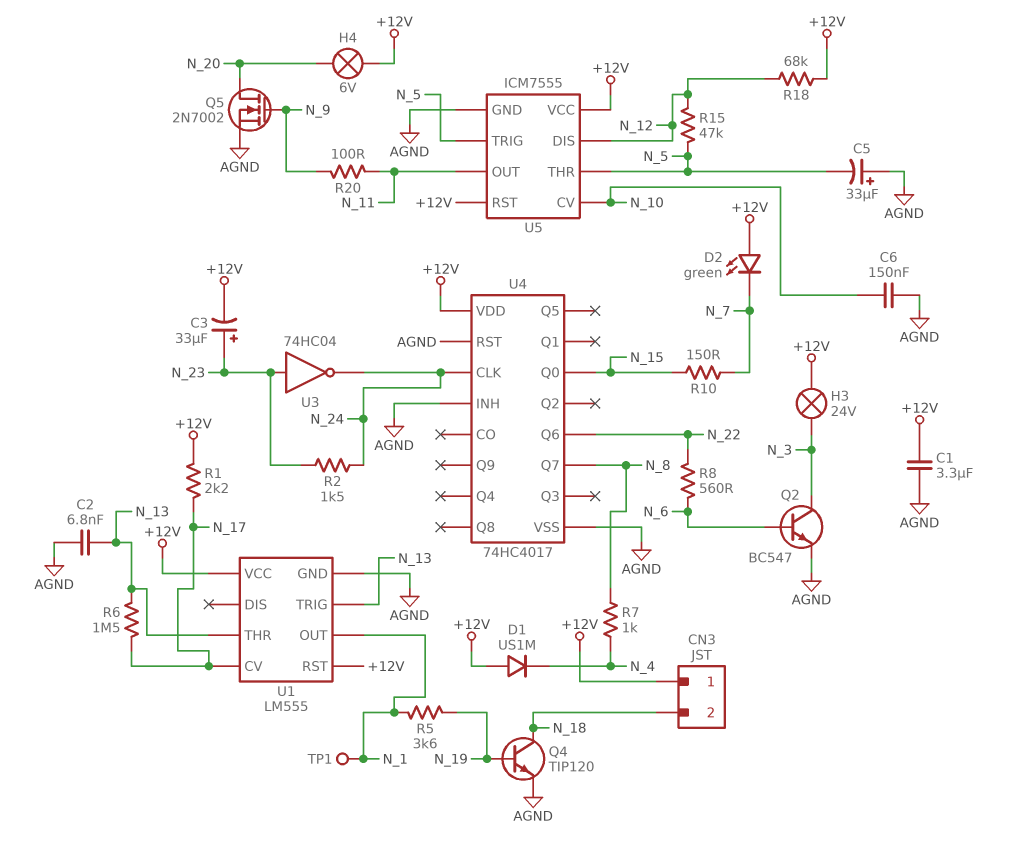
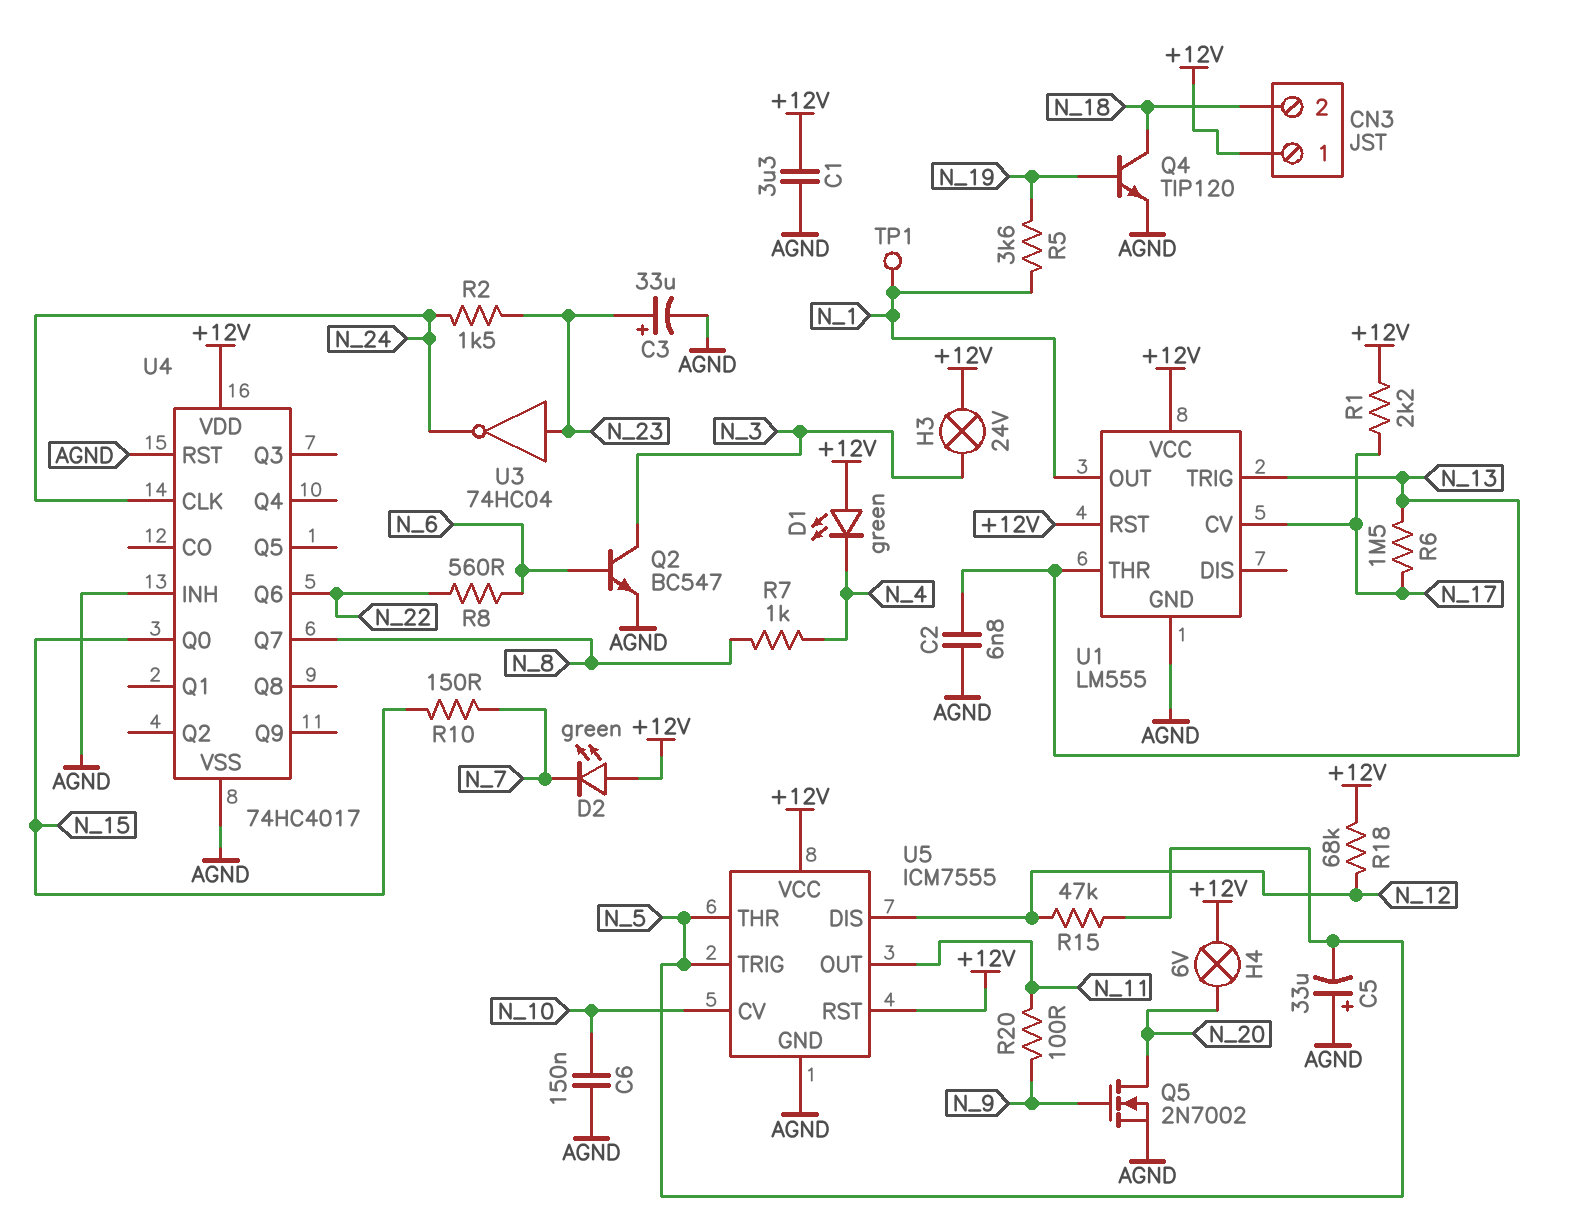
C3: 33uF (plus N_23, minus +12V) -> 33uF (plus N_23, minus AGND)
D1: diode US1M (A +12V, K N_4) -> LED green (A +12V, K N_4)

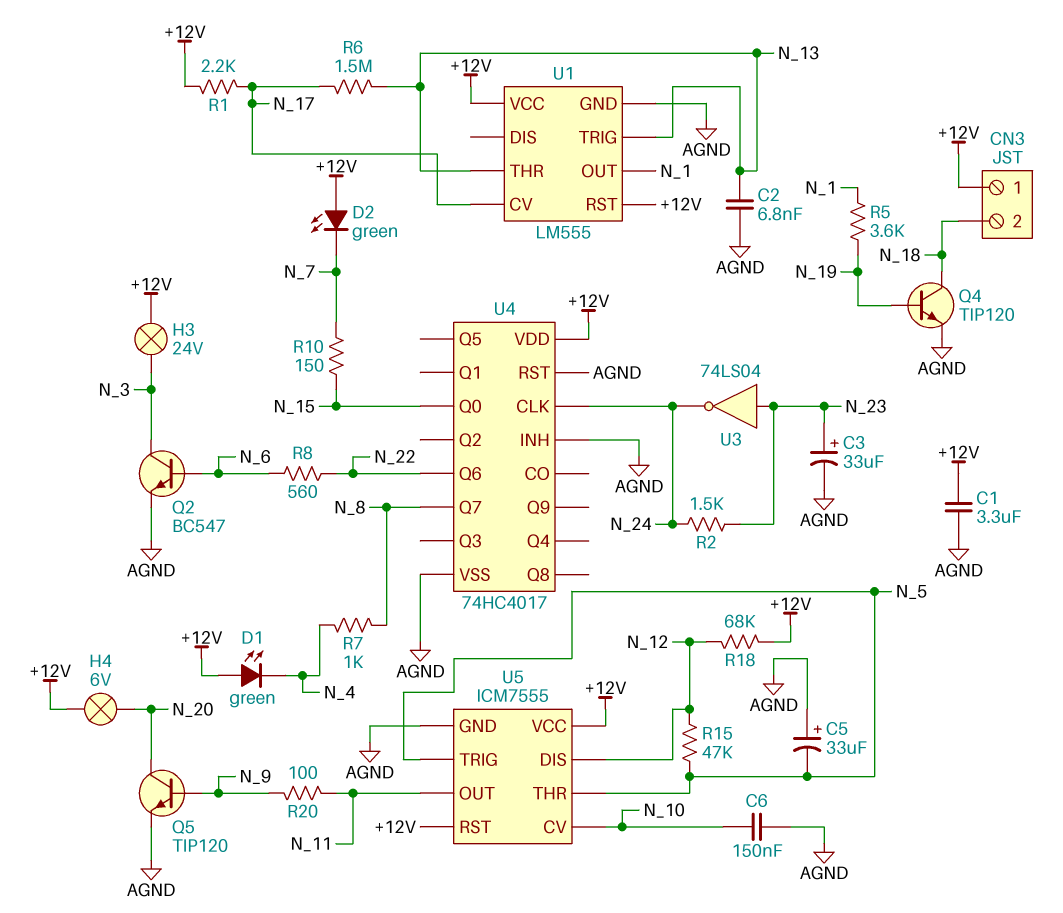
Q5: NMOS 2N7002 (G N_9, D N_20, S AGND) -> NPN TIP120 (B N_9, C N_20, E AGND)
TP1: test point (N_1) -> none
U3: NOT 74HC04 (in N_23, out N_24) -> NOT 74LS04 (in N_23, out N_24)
§ §
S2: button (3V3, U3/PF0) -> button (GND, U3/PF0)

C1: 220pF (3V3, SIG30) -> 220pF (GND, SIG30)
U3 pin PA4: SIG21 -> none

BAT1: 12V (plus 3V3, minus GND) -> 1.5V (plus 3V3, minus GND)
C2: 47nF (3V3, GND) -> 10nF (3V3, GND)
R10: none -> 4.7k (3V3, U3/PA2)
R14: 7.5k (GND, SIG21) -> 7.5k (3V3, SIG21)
§ §
What this task involves. Your answer should consist of the lines from the material that contain "none".

Written solution.
TP1: test point (N_1) -> none
U3 pin PA4: SIG21 -> none
R10: none -> 4.7k (3V3, U3/PA2)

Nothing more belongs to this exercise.